- JOB -
Collect every line of the data that contains the string "appoggiatura", matching case exactly, and copy each one.

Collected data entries

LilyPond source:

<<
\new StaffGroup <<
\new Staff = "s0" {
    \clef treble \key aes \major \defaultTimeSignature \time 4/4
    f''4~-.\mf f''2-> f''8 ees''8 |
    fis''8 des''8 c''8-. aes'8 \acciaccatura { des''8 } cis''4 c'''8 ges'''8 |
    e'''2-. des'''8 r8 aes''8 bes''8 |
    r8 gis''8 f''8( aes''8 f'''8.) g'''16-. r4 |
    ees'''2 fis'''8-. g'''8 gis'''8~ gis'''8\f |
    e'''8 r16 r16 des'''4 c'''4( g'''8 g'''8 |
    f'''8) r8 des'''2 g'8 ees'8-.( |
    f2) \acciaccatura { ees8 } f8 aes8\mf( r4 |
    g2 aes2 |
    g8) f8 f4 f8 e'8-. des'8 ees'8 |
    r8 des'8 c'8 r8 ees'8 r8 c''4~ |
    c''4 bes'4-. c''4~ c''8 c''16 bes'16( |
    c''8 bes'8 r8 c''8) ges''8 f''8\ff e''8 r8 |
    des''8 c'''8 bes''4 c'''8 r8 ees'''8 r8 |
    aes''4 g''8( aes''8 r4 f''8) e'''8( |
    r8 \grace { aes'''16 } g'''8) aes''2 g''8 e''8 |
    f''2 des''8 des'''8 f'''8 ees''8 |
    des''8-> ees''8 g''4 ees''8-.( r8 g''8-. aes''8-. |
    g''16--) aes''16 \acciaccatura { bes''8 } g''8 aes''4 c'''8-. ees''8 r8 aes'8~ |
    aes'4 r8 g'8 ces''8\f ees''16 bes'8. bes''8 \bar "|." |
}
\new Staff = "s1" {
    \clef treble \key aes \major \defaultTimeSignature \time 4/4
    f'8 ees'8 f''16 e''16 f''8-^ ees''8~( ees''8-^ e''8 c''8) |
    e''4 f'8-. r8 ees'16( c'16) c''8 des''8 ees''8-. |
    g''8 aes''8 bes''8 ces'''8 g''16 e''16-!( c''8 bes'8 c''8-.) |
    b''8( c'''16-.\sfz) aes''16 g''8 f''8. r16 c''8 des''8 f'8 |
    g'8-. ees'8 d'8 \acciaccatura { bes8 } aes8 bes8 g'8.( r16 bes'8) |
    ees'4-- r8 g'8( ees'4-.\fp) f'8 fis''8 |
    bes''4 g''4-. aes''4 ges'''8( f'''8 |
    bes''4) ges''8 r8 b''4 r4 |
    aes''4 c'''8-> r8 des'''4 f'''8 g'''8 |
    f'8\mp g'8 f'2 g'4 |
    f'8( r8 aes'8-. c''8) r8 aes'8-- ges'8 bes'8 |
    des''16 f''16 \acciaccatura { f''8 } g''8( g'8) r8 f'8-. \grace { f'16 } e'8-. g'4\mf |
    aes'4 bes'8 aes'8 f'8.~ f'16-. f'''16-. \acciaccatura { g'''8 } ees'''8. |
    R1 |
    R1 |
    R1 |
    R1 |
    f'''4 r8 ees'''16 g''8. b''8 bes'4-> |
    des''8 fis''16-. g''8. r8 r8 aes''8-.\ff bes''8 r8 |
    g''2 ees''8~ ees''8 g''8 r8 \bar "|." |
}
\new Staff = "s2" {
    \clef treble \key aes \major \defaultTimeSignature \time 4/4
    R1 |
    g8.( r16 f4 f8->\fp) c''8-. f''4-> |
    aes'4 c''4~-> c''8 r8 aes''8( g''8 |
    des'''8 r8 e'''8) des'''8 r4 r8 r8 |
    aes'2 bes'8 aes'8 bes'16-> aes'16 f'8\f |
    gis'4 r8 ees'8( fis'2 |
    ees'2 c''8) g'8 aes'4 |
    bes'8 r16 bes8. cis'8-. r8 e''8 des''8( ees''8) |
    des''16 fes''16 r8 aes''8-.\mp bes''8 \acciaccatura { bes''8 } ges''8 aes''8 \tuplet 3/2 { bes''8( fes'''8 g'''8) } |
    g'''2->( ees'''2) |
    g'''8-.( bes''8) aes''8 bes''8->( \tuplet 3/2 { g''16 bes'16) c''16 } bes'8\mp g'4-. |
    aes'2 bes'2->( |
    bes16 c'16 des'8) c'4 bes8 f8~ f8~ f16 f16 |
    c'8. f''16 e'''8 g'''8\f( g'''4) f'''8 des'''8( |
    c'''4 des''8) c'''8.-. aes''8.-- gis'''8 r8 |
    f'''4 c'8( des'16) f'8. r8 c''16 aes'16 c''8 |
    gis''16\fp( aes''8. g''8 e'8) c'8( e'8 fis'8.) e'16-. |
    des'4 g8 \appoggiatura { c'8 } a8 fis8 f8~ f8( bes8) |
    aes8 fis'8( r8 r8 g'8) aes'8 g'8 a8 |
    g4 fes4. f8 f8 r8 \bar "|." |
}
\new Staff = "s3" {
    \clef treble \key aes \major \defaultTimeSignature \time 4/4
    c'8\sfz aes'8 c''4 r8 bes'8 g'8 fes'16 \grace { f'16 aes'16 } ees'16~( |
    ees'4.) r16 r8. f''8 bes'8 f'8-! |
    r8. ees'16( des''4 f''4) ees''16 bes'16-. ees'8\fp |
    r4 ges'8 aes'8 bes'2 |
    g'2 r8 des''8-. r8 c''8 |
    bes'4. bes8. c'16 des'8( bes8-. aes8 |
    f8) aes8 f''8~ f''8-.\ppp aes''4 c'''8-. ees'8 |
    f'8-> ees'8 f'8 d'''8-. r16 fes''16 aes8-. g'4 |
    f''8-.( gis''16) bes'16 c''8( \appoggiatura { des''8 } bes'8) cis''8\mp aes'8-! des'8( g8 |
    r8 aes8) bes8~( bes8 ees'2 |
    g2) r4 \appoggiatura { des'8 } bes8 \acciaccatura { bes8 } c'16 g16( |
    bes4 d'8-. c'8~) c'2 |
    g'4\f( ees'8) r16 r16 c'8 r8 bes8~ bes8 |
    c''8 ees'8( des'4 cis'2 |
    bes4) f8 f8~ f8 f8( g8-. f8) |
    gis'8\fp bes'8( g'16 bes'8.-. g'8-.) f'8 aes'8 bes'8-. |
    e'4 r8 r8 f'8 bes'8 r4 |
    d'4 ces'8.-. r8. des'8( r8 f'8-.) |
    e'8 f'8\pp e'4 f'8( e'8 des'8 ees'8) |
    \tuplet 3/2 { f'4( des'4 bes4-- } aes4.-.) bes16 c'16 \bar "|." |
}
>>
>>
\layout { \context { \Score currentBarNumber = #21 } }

- FULL OUTPUT -
    des'4 g8 \appoggiatura { c'8 } a8 fis8 f8~ f8( bes8) |
    f''8-.( gis''16) bes'16 c''8( \appoggiatura { des''8 } bes'8) cis''8\mp aes'8-! des'8( g8 |
    g2) r4 \appoggiatura { des'8 } bes8 \acciaccatura { bes8 } c'16 g16( |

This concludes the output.